Before-and-after scene images
▬▬▬▬▬▬
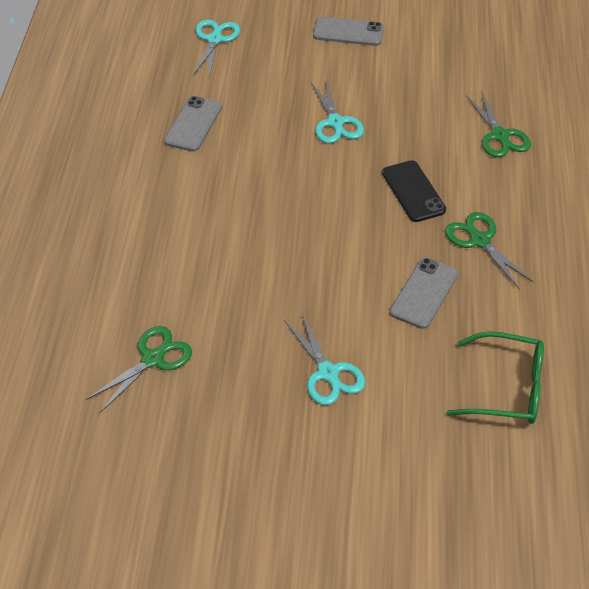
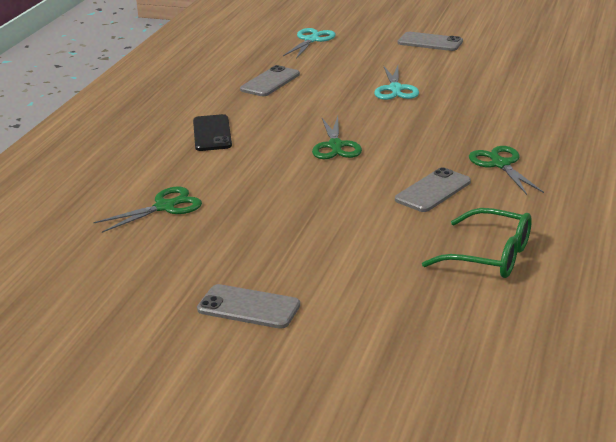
camera: 15 degrees right, 20 degrees down
(295, 504) = (248, 307): none -> grey phone
(327, 373) = (319, 230): turquoise scissors -> none
(413, 191) = (449, 131): black phone -> black phone (212, 133)
(499, 136) = (545, 106): green scissors -> green scissors (335, 146)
▬▬▬▬▬▬
→ **Instruction**
Images are to be left out when the records above are written out again exactly.

→ **Solution below**
camera: 15 degrees right, 20 degrees down
(295, 504) = (248, 307): none -> grey phone
(327, 373) = (319, 230): turquoise scissors -> none
(413, 191) = (449, 131): black phone -> black phone (212, 133)
(499, 136) = (545, 106): green scissors -> green scissors (335, 146)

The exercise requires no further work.